§ TASK OBJECTIVE: In the records, from the line holding "Question: Can you" through the end of the records, inclusive, replace "teal matte cabinet" with "oak wooden cabinet" and output only those lines, otherwise unchanged.

§ ENTRIES SUPPLIED:
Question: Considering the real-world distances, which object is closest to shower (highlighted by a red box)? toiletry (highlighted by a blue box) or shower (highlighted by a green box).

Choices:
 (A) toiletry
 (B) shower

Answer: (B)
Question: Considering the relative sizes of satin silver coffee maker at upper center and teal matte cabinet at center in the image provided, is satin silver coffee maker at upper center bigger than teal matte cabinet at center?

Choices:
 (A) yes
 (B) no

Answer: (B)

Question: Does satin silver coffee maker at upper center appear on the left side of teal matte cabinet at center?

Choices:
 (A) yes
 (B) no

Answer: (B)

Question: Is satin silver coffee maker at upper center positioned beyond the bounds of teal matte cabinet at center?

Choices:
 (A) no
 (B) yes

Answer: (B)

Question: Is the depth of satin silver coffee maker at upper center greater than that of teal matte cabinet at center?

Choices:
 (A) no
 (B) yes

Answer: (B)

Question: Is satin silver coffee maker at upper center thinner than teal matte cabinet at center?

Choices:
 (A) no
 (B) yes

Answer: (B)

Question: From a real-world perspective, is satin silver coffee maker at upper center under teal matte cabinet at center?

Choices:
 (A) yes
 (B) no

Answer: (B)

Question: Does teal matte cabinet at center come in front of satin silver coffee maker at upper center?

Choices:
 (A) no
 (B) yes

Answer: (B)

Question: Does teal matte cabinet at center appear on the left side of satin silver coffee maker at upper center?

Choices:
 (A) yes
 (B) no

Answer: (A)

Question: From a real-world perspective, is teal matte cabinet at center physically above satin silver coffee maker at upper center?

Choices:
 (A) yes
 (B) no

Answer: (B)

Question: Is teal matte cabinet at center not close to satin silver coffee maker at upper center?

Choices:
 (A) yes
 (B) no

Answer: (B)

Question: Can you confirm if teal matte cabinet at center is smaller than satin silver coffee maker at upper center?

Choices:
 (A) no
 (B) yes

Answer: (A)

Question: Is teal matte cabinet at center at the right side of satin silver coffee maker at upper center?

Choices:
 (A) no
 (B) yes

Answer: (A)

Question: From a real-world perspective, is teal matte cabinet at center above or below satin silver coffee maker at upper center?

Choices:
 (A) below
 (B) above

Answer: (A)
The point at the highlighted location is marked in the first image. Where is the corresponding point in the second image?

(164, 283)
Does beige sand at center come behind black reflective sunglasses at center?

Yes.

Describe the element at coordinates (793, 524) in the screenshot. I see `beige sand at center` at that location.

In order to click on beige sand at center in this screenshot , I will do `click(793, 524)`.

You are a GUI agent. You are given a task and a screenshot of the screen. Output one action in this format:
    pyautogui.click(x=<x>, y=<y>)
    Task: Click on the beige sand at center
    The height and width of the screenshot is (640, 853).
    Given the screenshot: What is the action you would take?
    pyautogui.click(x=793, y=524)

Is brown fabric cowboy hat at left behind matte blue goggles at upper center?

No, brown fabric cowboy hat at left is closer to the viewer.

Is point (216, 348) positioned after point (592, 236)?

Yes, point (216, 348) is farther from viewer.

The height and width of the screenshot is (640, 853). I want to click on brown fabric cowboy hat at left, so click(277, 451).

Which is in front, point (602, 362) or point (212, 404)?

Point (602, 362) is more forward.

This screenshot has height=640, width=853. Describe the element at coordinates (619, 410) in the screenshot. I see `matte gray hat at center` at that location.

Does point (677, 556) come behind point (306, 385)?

§ EXERCISE SOLUTION:
Question: Can you confirm if oak wooden cabinet at center is smaller than satin silver coffee maker at upper center?

Choices:
 (A) no
 (B) yes

Answer: (A)

Question: Is oak wooden cabinet at center at the right side of satin silver coffee maker at upper center?

Choices:
 (A) no
 (B) yes

Answer: (A)

Question: From a real-world perspective, is oak wooden cabinet at center above or below satin silver coffee maker at upper center?

Choices:
 (A) below
 (B) above

Answer: (A)
The point at the highlighted location is marked in the first image. Where is the corresponding point in the second image?

(164, 283)
Does beige sand at center come behind black reflective sunglasses at center?

Yes.

Describe the element at coordinates (793, 524) in the screenshot. I see `beige sand at center` at that location.

In order to click on beige sand at center in this screenshot , I will do `click(793, 524)`.

You are a GUI agent. You are given a task and a screenshot of the screen. Output one action in this format:
    pyautogui.click(x=<x>, y=<y>)
    Task: Click on the beige sand at center
    The height and width of the screenshot is (640, 853).
    Given the screenshot: What is the action you would take?
    pyautogui.click(x=793, y=524)

Is brown fabric cowboy hat at left behind matte blue goggles at upper center?

No, brown fabric cowboy hat at left is closer to the viewer.

Is point (216, 348) positioned after point (592, 236)?

Yes, point (216, 348) is farther from viewer.

The height and width of the screenshot is (640, 853). I want to click on brown fabric cowboy hat at left, so click(277, 451).

Which is in front, point (602, 362) or point (212, 404)?

Point (602, 362) is more forward.

This screenshot has height=640, width=853. Describe the element at coordinates (619, 410) in the screenshot. I see `matte gray hat at center` at that location.

Does point (677, 556) come behind point (306, 385)?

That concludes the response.